--- GIVEN RECORDS ---

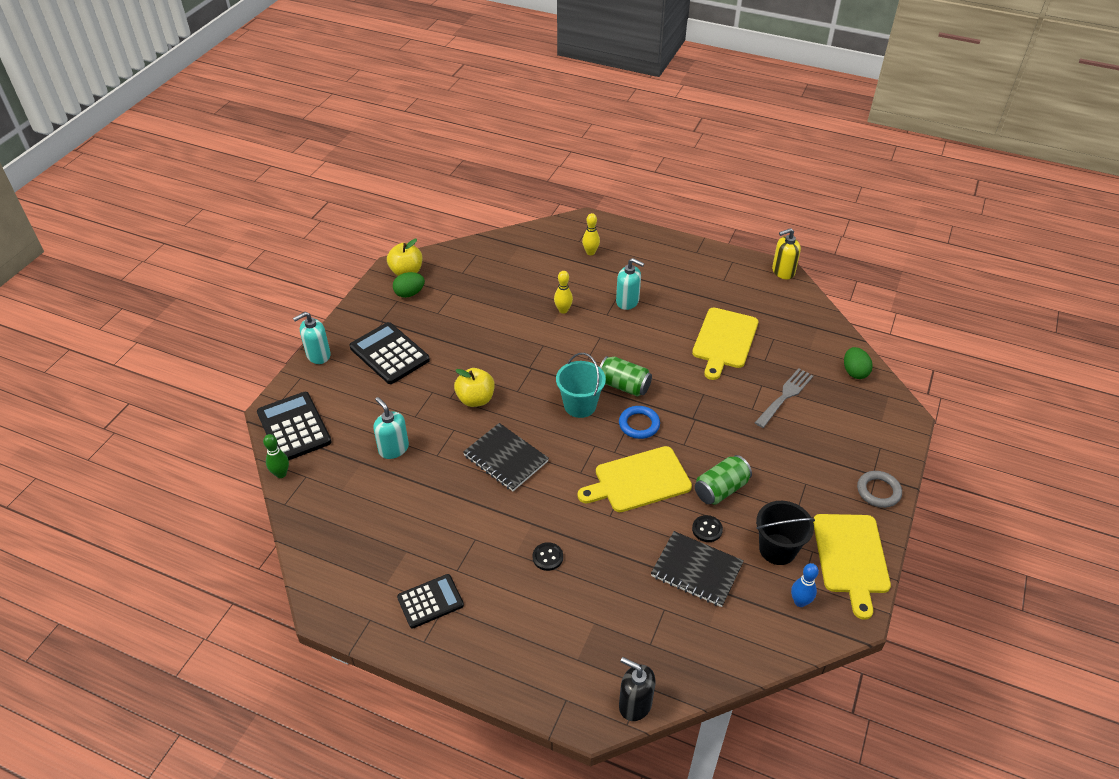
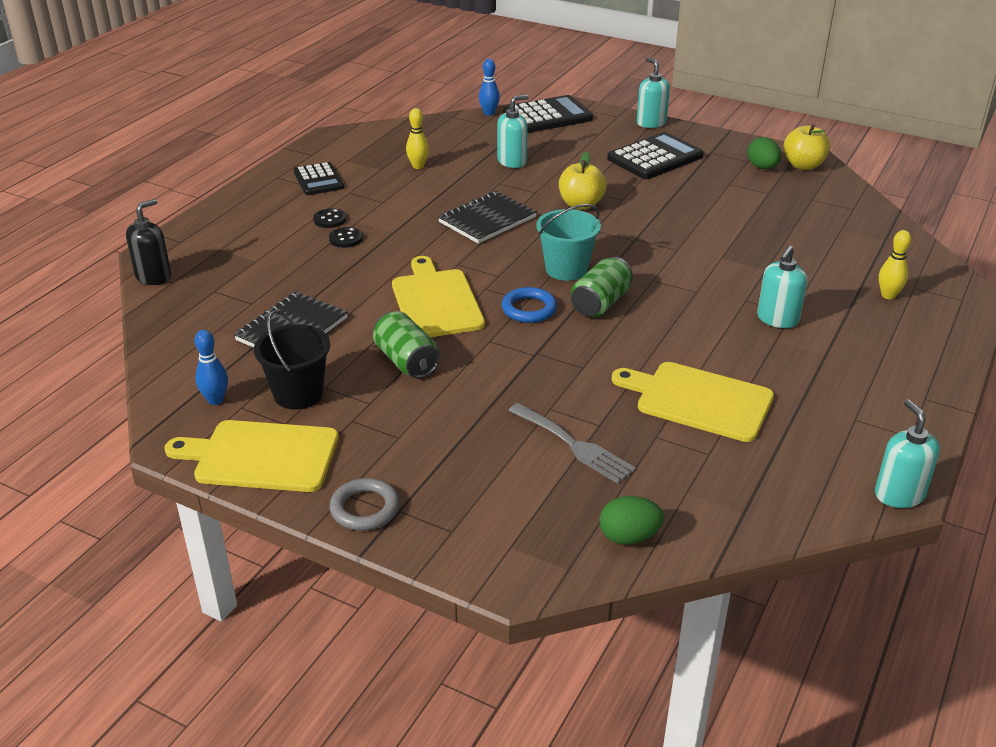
camera: 95 degrees right, 10 degrees down
(281, 474) = (489, 113): green bowling pin -> blue bowling pin
(563, 310) = (749, 266): yellow bowling pin -> yellow bowling pin (418, 166)
(707, 529) = (347, 343): black button -> black button (330, 219)
(783, 272) = (899, 494): yellow soap dispenser -> turquoise soap dispenser

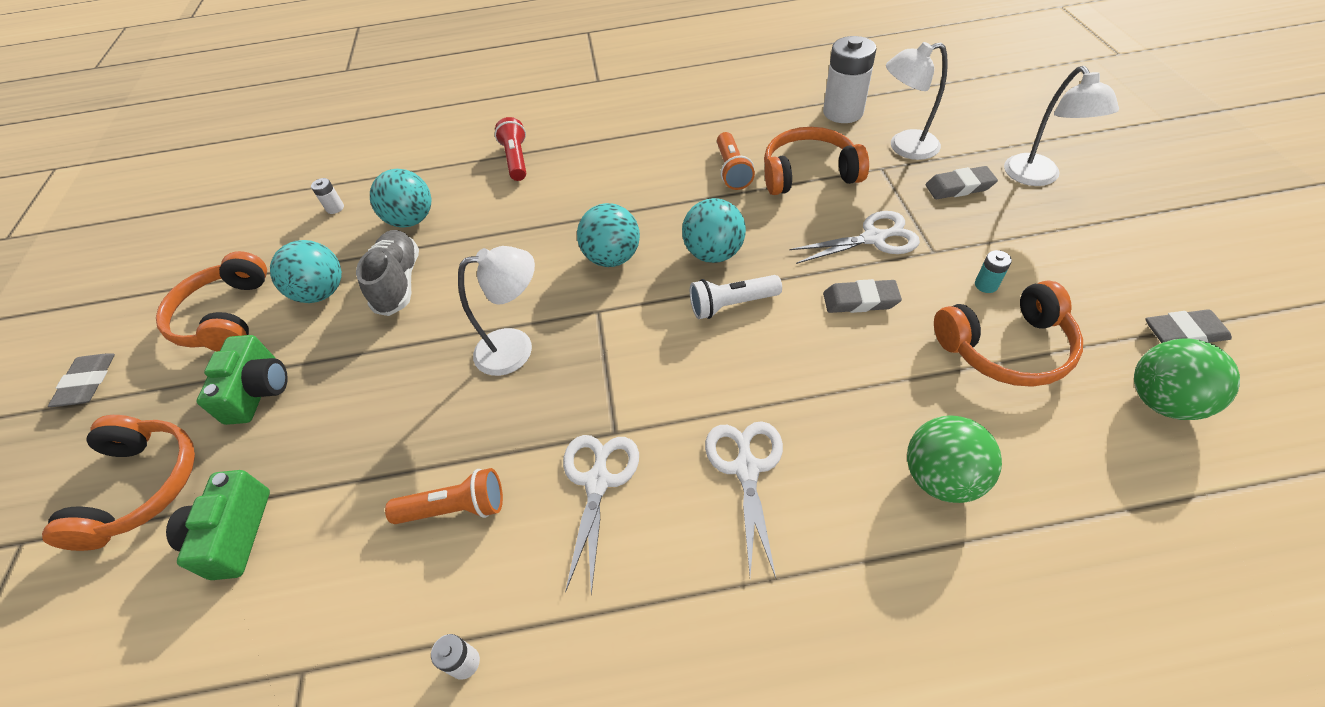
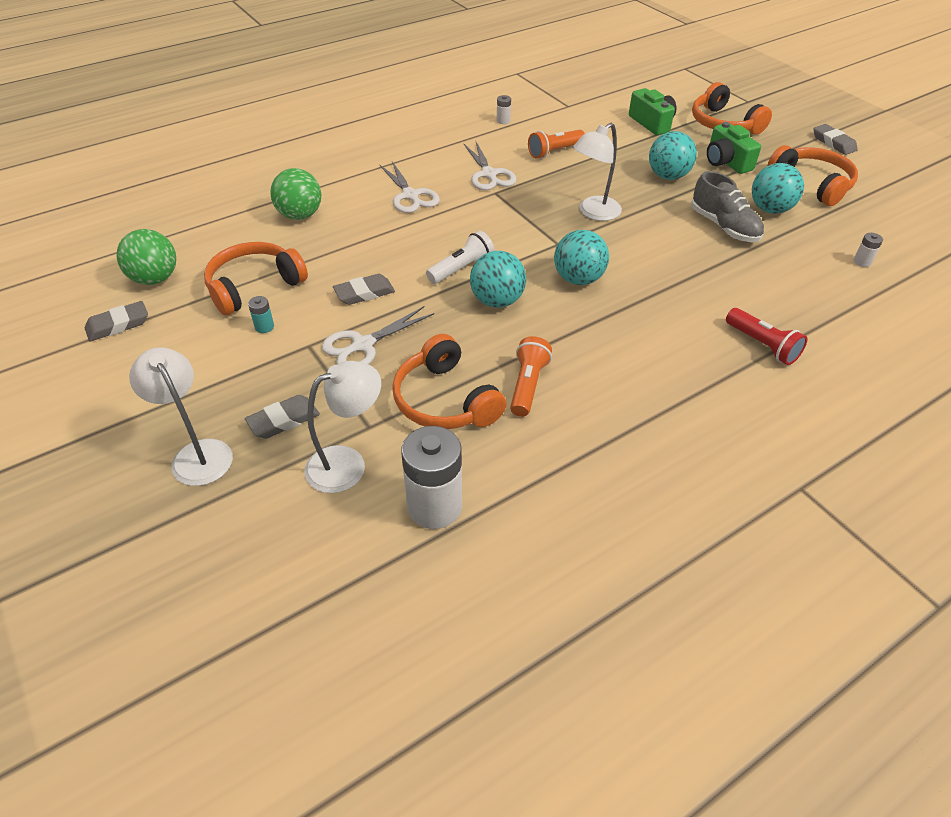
camera: 150 degrees right, 5 degrees down
(412, 220) = (780, 268): turquoise ball -> turquoise ball (668, 176)
(732, 170) = (527, 385): orange flashlight -> orange flashlight turned 45 degrees clockwise
(808, 174) = (445, 400): orange headphones -> orange headphones turned 90 degrees clockwise

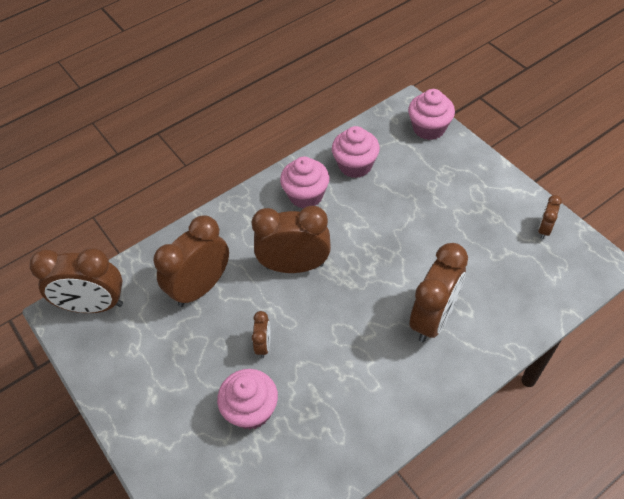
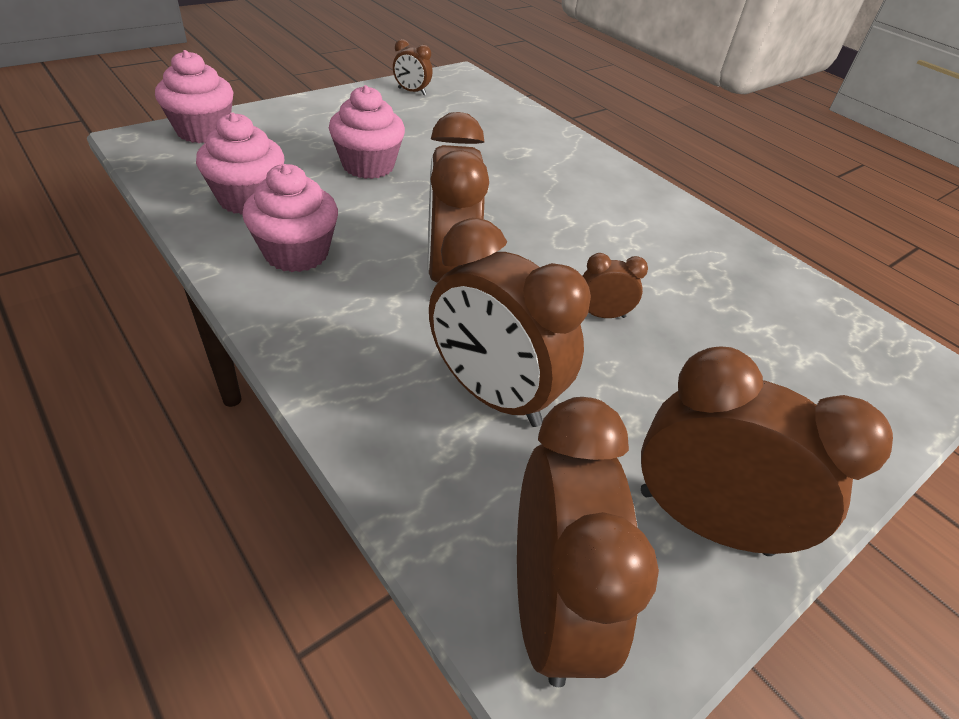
camera: 100 degrees left, 10 degrees down
(251, 410) = (713, 331): pink cupcake -> pink cupcake (368, 166)
(433, 318) = (537, 171): brown clock -> brown clock (704, 521)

---

- _GOAL OF THE EXERCISE_
Reprint the whole listing above exactly, taking out the pictures.

- _WORKED SOLUTION_
camera: 95 degrees right, 10 degrees down
(281, 474) = (489, 113): green bowling pin -> blue bowling pin
(563, 310) = (749, 266): yellow bowling pin -> yellow bowling pin (418, 166)
(707, 529) = (347, 343): black button -> black button (330, 219)
(783, 272) = (899, 494): yellow soap dispenser -> turquoise soap dispenser

camera: 150 degrees right, 5 degrees down
(412, 220) = (780, 268): turquoise ball -> turquoise ball (668, 176)
(732, 170) = (527, 385): orange flashlight -> orange flashlight turned 45 degrees clockwise
(808, 174) = (445, 400): orange headphones -> orange headphones turned 90 degrees clockwise

camera: 100 degrees left, 10 degrees down
(251, 410) = (713, 331): pink cupcake -> pink cupcake (368, 166)
(433, 318) = (537, 171): brown clock -> brown clock (704, 521)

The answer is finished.